=== Assignment ===
Using the line that has "green_manitax 214, 237" as the starting point, print each line to the end of the material below word for word. Add no other lines.

=== Available data ===
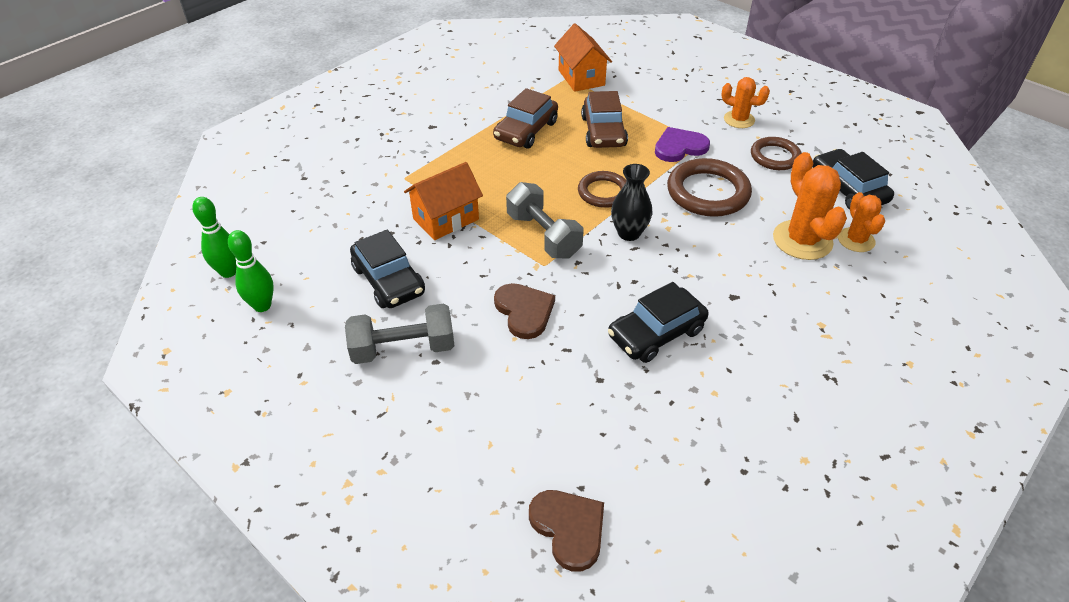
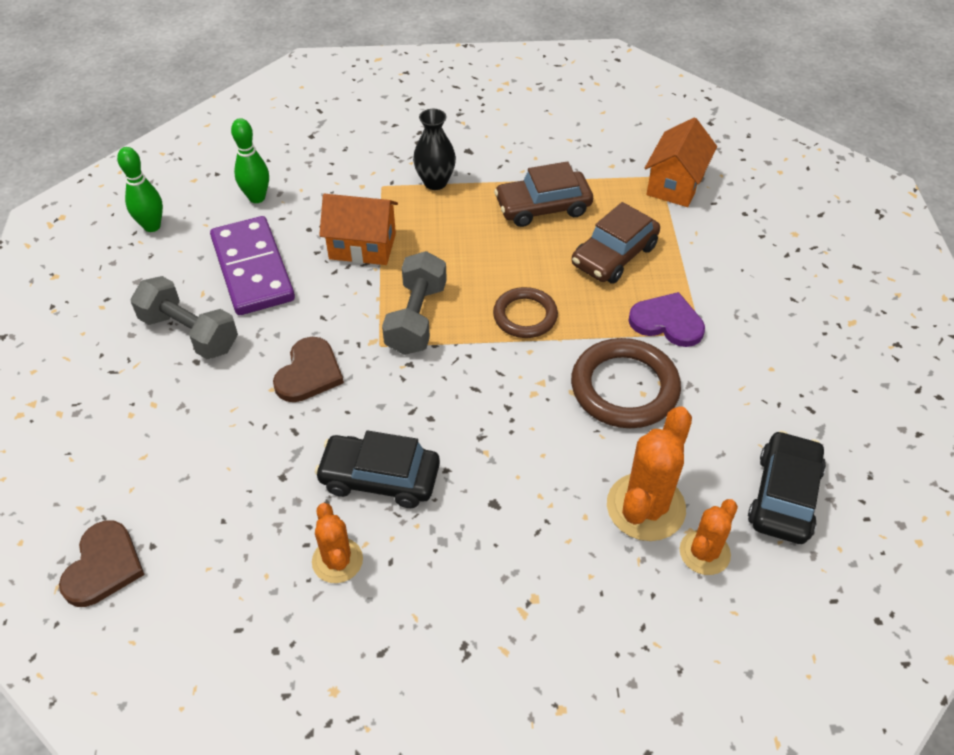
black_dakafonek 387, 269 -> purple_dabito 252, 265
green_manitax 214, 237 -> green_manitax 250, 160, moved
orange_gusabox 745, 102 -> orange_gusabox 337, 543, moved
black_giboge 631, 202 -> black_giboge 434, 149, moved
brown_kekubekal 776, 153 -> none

=== Solution for this problem ===
green_manitax 214, 237 -> green_manitax 250, 160, moved
orange_gusabox 745, 102 -> orange_gusabox 337, 543, moved
black_giboge 631, 202 -> black_giboge 434, 149, moved
brown_kekubekal 776, 153 -> none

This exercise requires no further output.